=== Extracted information ===
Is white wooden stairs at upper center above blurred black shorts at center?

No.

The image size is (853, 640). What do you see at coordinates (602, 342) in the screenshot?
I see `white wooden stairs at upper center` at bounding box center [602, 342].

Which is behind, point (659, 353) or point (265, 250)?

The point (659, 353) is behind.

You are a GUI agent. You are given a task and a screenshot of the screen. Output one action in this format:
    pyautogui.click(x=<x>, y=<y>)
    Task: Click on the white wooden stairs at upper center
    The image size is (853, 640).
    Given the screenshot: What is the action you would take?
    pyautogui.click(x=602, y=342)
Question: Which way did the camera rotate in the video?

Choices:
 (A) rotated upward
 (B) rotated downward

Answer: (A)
===
Task brief:
Reproduce every line of the data above word for word, keeping the original order and line breaks.

Output of the task:
Is white wooden stairs at upper center above blurred black shorts at center?

No.

The image size is (853, 640). What do you see at coordinates (602, 342) in the screenshot?
I see `white wooden stairs at upper center` at bounding box center [602, 342].

Which is behind, point (659, 353) or point (265, 250)?

The point (659, 353) is behind.

You are a GUI agent. You are given a task and a screenshot of the screen. Output one action in this format:
    pyautogui.click(x=<x>, y=<y>)
    Task: Click on the white wooden stairs at upper center
    The image size is (853, 640).
    Given the screenshot: What is the action you would take?
    pyautogui.click(x=602, y=342)
Question: Which way did the camera rotate in the video?

Choices:
 (A) rotated upward
 (B) rotated downward

Answer: (A)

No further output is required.